Show all lines of the listing that contain the word "none".
■ ■ ■ ■ ■
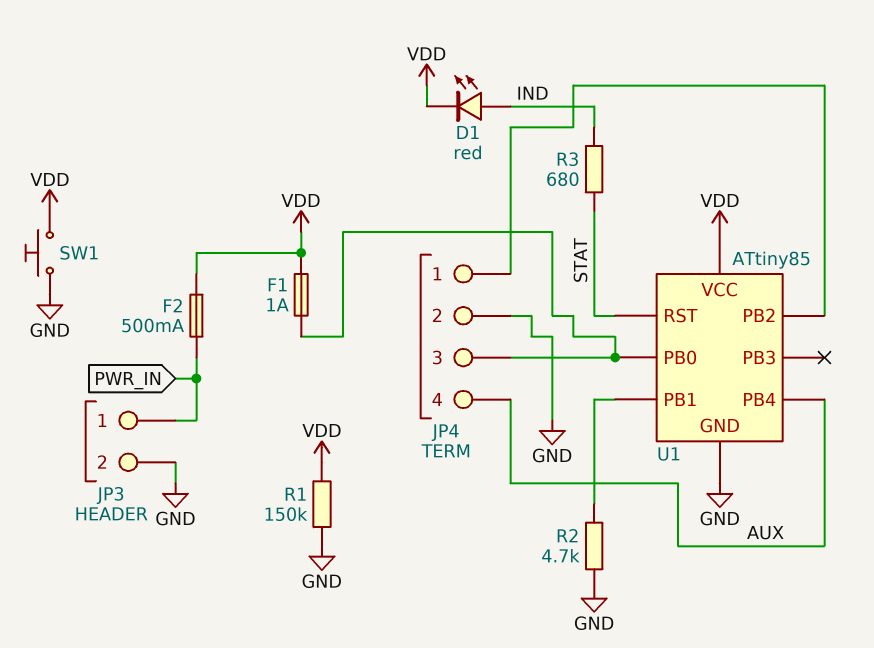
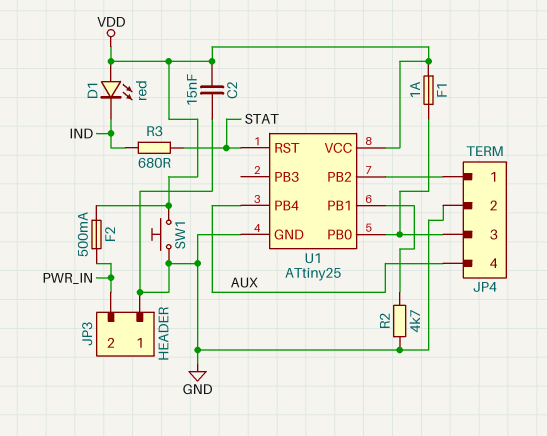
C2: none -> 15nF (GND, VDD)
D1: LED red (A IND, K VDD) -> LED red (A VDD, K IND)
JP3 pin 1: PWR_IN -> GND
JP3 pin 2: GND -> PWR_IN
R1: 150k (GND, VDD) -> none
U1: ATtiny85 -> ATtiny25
■ ■ ■ ■ ■
▸ PROBLEM SOLUTION
C2: none -> 15nF (GND, VDD)
R1: 150k (GND, VDD) -> none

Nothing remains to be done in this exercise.